* **Required action**: From the line containing "(629, 450) = (428, 176): yellow" down to the last line of the material below, copy each line exactly and leave out the rest.

* **Exercise data**:
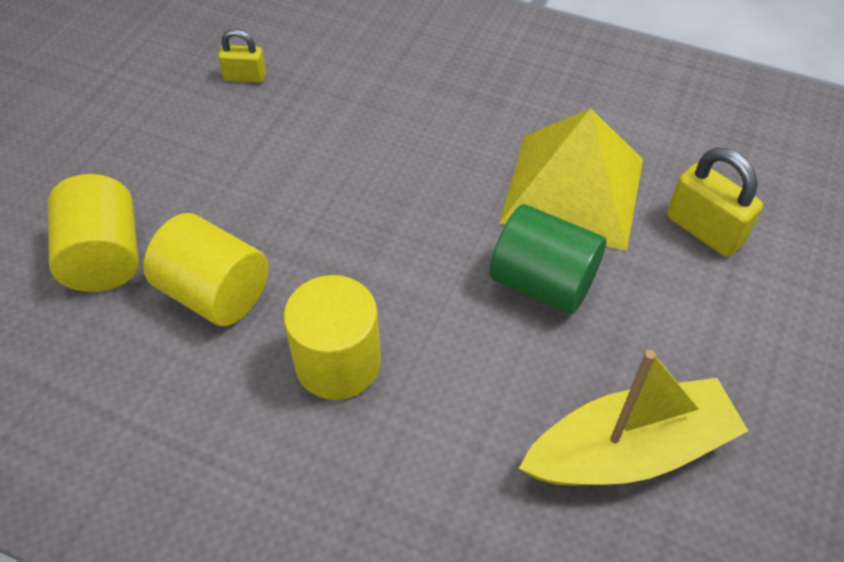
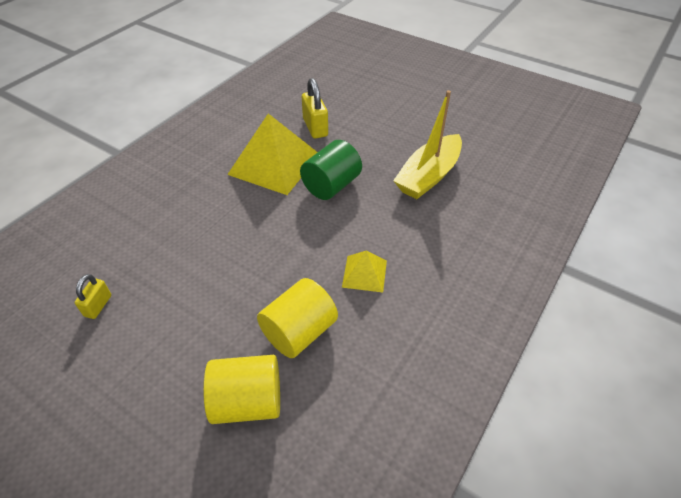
camera: 80 degrees left, 5 degrees down
(338, 363) = (364, 273): yellow cylinder -> yellow pyramid
(629, 450) = (428, 176): yellow boat -> yellow boat turned 135 degrees counterclockwise
(704, 230) = (315, 127): yellow padlock -> yellow padlock turned 75 degrees counterclockwise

* **Written response**:
(629, 450) = (428, 176): yellow boat -> yellow boat turned 135 degrees counterclockwise
(704, 230) = (315, 127): yellow padlock -> yellow padlock turned 75 degrees counterclockwise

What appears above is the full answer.